→ Task goal:
The answer should be the lines from the one with "pipeline.mp3: [1269,618,1306,666] ->" through the final line of the entries, restated word for word.

[Extracted records]
============
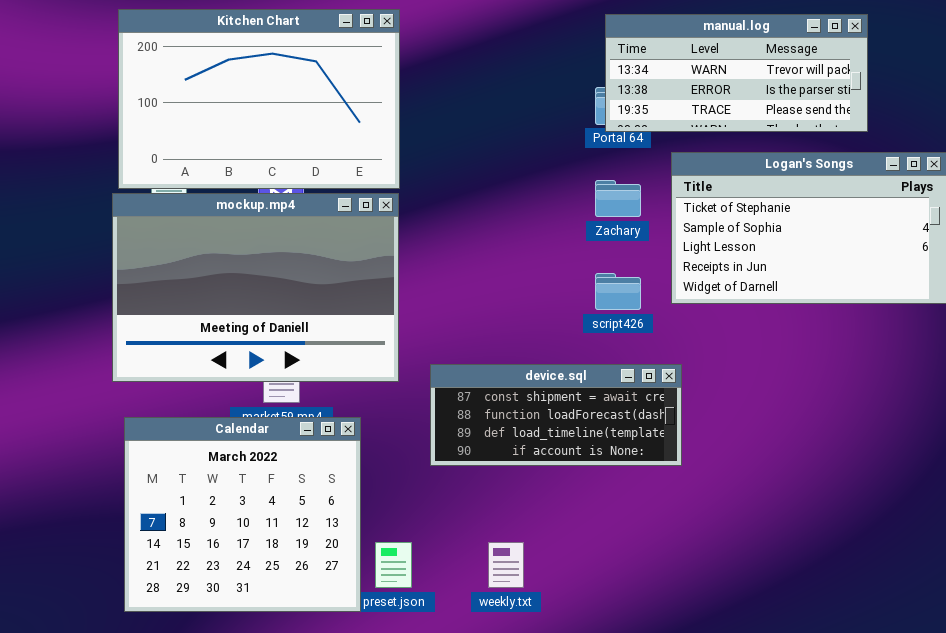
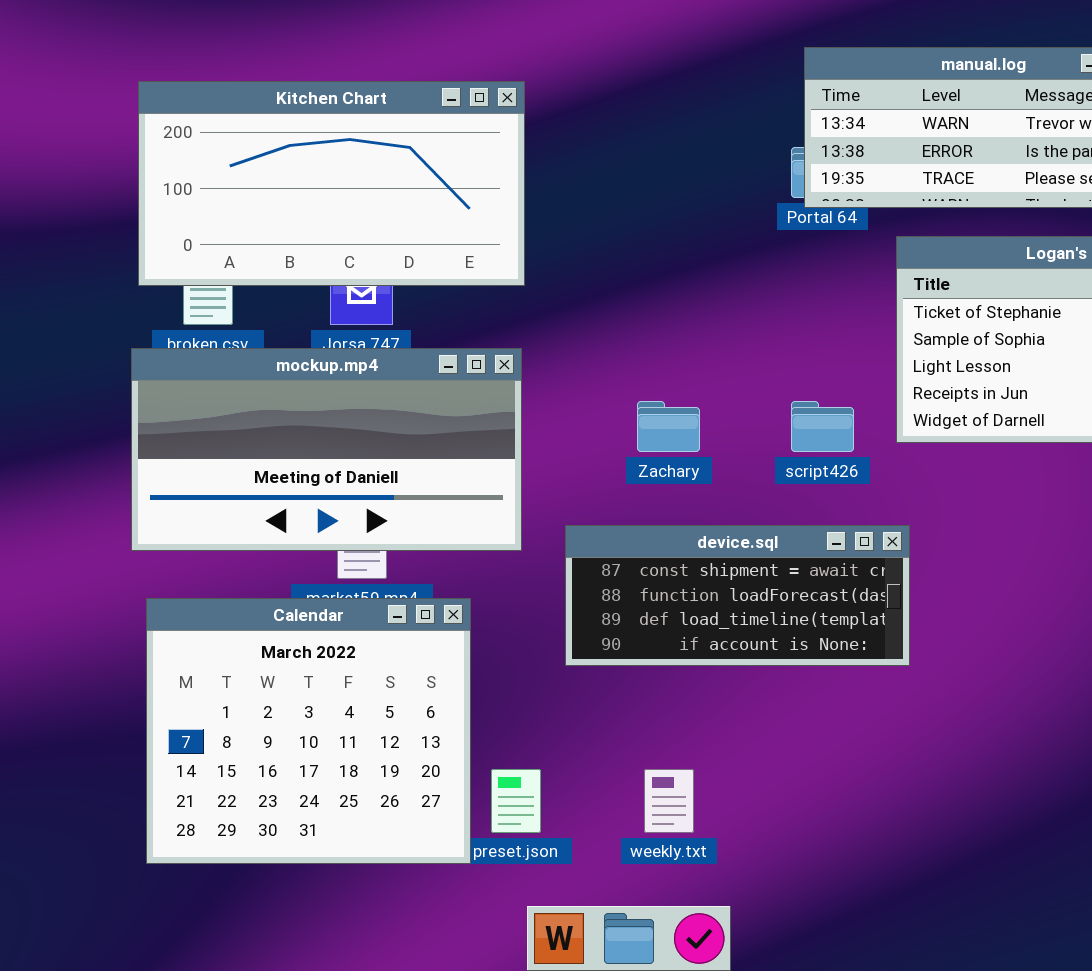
Kitchen Chart: [118,9,400,189] -> [138,81,525,286], resized
Zachary: [595,180,641,217] -> [637,401,700,452], moved
mockup.mp4: [112,193,399,382] -> [131,348,522,551], resized

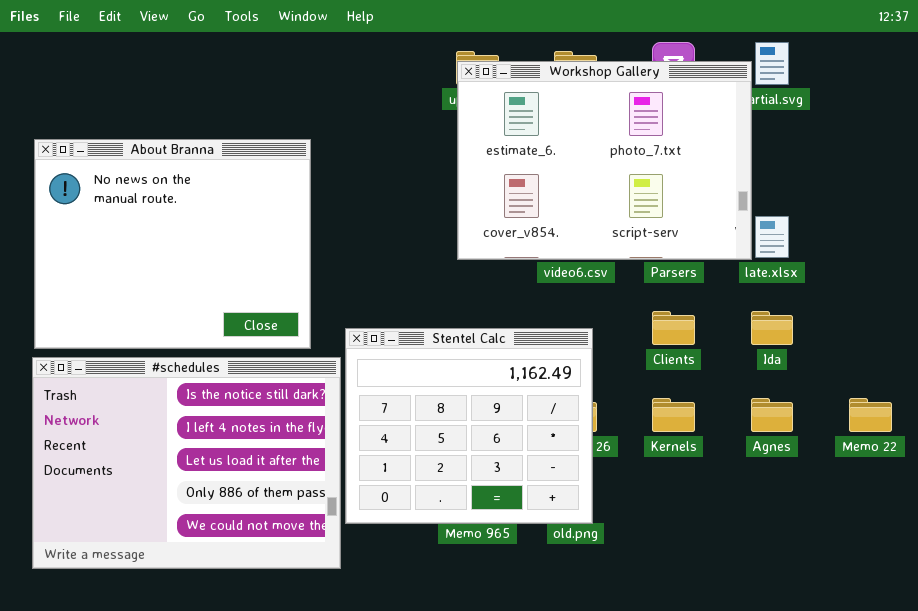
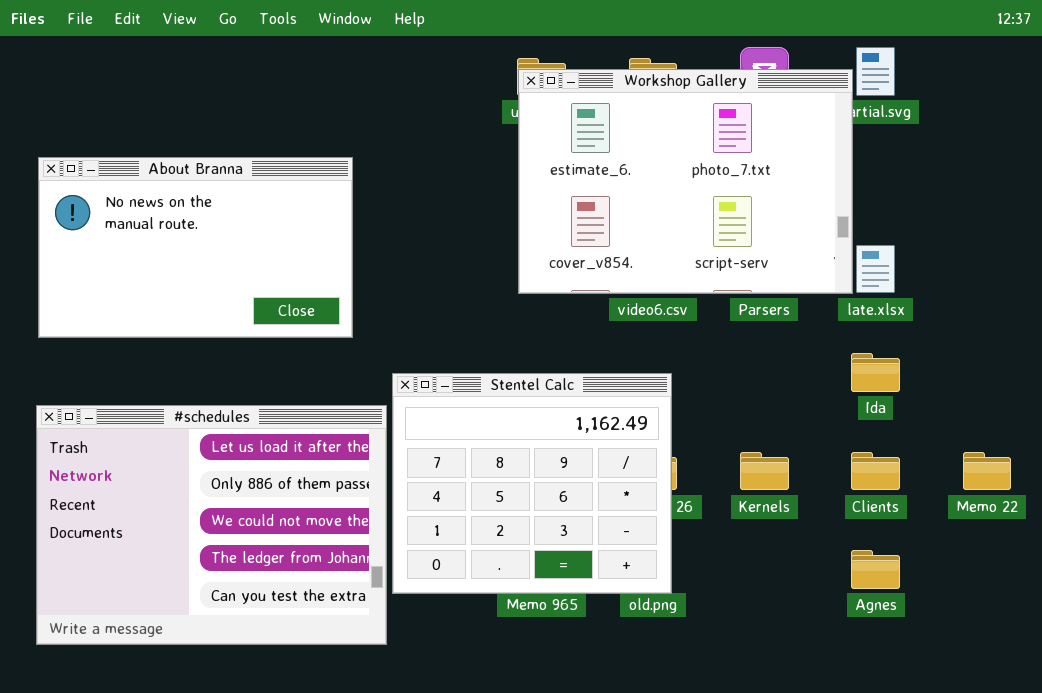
About Branna: [34,139,311,349] -> [38,157,353,338], resized
Clients: [652,311,695,345] -> [851,452,900,490], moved
#schedules: [32,357,341,569] -> [36,405,387,645], scrolled down 2 rows
Agnes: [751,398,793,432] -> [851,550,900,589], moved

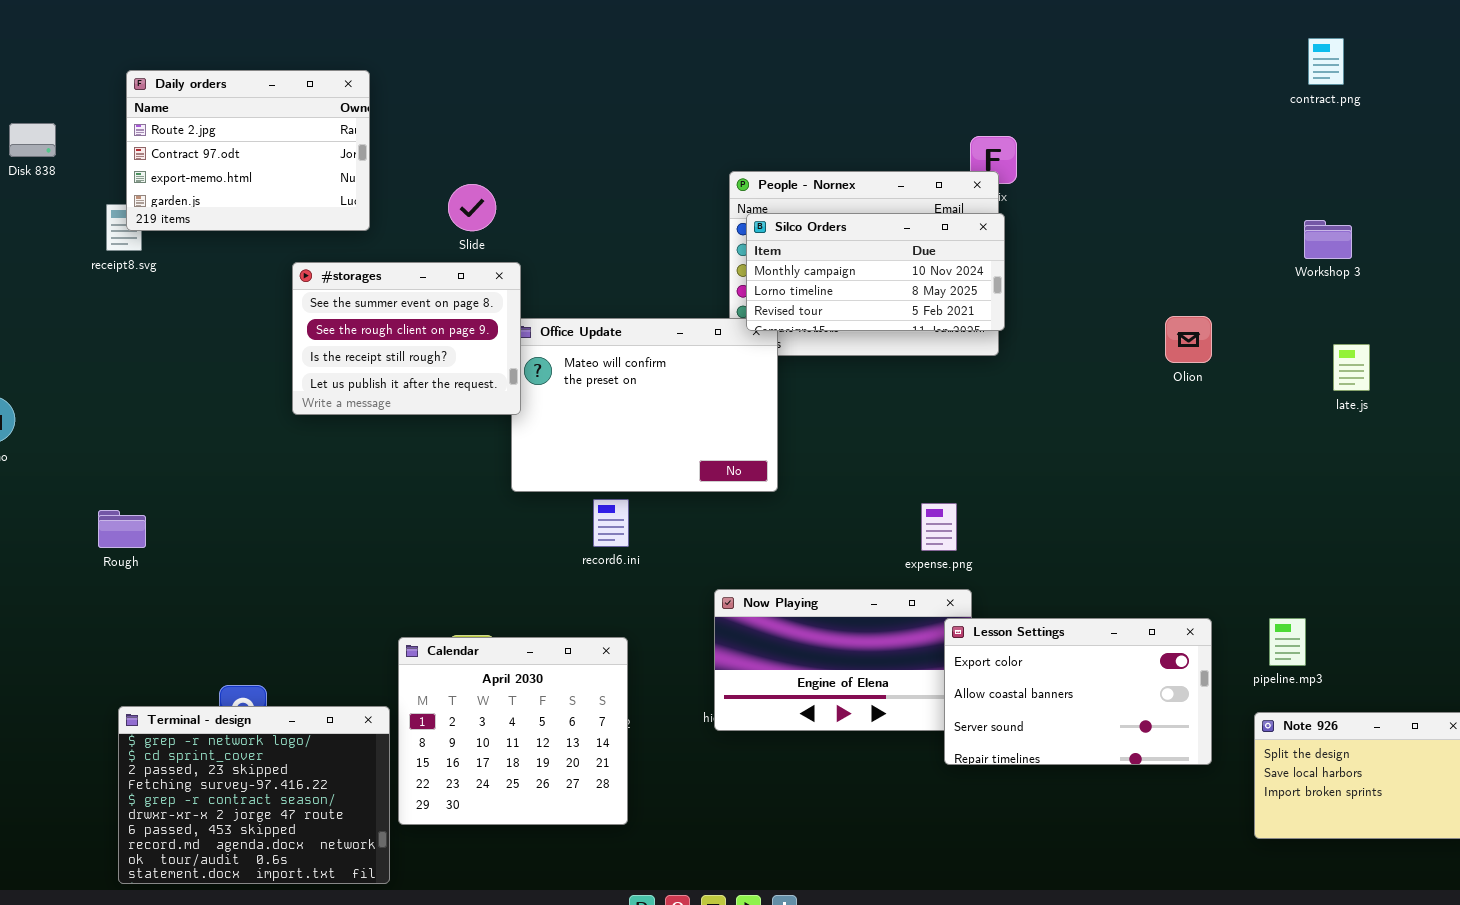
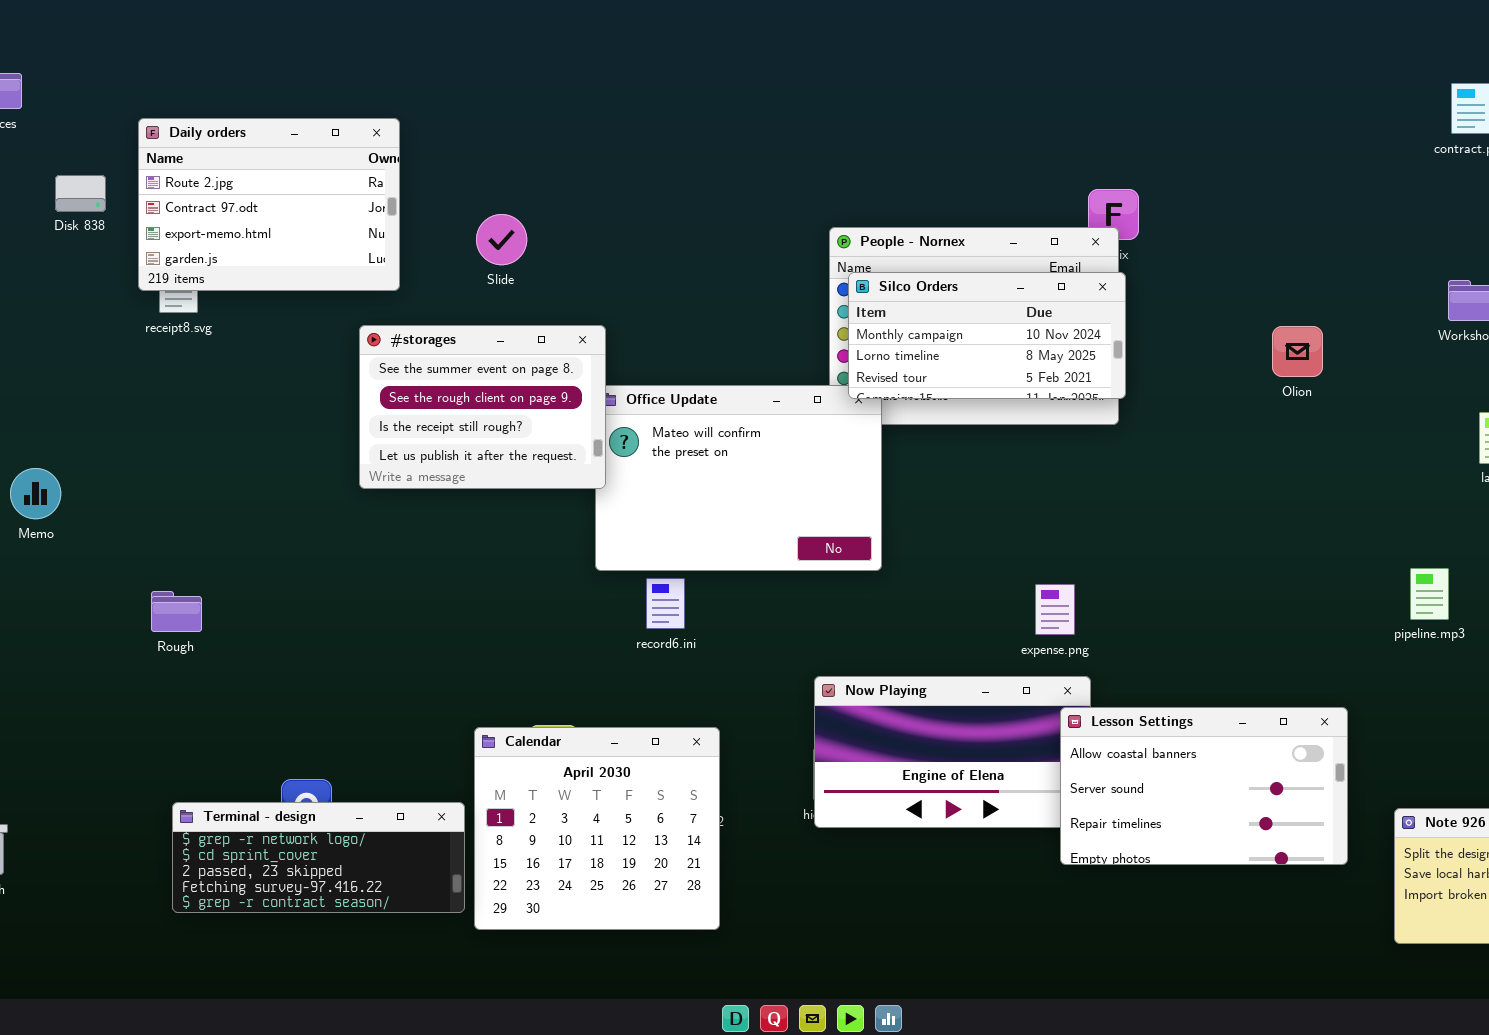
Daily orders: [126,70,370,231] -> [138,118,400,291], moved
Slide: [448,184,496,231] -> [476,214,527,265], moved
Olion: [1165,316,1212,363] -> [1272,326,1323,377], moved
record6.ini: [593,499,629,547] -> [646,578,685,629], moved
Lesson Settings: [944,618,1212,765] -> [1060,707,1348,865], scrolled down 1 row
pipeline.mp3: [1269,618,1306,666] -> [1410,568,1449,620], moved
Terminal - design: [118,706,390,884] -> [172,802,465,913], resized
============
→ Reply to the task:
pipeline.mp3: [1269,618,1306,666] -> [1410,568,1449,620], moved
Terminal - design: [118,706,390,884] -> [172,802,465,913], resized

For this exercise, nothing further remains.